(The input)
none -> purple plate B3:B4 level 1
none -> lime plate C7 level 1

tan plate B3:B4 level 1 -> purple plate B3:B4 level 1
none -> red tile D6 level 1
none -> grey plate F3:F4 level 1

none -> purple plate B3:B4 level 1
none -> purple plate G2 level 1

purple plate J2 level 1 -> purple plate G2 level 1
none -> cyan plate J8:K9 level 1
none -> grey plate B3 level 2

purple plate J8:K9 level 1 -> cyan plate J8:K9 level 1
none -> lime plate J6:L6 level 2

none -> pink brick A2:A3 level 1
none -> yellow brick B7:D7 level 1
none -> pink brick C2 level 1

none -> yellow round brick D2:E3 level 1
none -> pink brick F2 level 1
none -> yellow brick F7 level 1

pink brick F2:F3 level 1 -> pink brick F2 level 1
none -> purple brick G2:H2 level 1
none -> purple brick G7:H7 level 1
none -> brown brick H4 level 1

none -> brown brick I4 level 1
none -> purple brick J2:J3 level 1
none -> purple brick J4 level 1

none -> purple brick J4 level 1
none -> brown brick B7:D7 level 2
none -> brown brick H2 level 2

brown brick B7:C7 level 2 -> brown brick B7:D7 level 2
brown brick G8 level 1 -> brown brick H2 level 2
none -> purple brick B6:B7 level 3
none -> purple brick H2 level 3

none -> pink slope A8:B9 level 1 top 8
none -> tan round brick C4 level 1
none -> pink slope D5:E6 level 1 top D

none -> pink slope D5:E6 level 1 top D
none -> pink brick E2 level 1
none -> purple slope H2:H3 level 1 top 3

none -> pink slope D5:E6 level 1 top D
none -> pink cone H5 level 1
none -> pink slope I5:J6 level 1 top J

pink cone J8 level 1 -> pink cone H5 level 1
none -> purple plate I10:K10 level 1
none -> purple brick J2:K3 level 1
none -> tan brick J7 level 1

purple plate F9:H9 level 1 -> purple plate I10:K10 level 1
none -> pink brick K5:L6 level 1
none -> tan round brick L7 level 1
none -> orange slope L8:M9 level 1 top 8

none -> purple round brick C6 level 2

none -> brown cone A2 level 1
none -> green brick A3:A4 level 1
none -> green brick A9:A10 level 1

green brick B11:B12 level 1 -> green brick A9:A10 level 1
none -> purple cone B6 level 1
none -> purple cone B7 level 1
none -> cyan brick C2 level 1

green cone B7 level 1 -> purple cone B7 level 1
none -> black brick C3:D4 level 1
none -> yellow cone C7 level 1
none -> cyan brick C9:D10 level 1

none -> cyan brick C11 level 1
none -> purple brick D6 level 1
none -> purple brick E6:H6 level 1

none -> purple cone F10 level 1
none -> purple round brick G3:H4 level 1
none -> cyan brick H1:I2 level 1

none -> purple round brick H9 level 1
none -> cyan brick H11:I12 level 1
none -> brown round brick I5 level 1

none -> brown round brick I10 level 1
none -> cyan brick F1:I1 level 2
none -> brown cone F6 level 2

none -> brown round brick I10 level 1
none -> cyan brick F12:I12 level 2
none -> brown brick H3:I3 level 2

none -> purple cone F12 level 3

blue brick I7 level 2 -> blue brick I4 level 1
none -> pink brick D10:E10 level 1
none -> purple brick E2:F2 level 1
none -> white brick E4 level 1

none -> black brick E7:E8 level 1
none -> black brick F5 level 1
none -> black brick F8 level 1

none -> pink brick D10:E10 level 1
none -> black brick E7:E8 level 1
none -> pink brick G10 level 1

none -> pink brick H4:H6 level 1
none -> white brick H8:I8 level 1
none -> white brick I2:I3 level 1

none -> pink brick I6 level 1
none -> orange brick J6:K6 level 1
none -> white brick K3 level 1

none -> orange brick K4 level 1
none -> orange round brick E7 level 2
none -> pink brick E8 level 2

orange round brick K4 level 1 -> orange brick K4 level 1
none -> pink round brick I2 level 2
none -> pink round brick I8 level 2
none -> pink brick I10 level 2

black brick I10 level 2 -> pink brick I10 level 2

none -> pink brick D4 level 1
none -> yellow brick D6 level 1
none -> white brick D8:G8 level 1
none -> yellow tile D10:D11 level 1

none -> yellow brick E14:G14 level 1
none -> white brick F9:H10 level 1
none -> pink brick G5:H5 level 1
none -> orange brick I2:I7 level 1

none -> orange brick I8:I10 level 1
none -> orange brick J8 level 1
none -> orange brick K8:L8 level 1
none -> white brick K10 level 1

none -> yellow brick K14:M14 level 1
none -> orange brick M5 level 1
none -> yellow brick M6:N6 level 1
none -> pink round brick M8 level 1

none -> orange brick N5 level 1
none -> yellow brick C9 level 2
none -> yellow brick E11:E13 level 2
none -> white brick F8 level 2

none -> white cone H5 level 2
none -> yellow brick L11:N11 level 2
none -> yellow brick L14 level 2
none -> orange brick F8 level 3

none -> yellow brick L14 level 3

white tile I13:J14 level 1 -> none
(End The input)
§ Work instructions: Please show every line above that includes the word "white".

§ Task response:
none -> white brick E4 level 1
none -> white brick H8:I8 level 1
none -> white brick I2:I3 level 1
none -> white brick K3 level 1
none -> white brick D8:G8 level 1
none -> white brick F9:H10 level 1
none -> white brick K10 level 1
none -> white brick F8 level 2
none -> white cone H5 level 2
white tile I13:J14 level 1 -> none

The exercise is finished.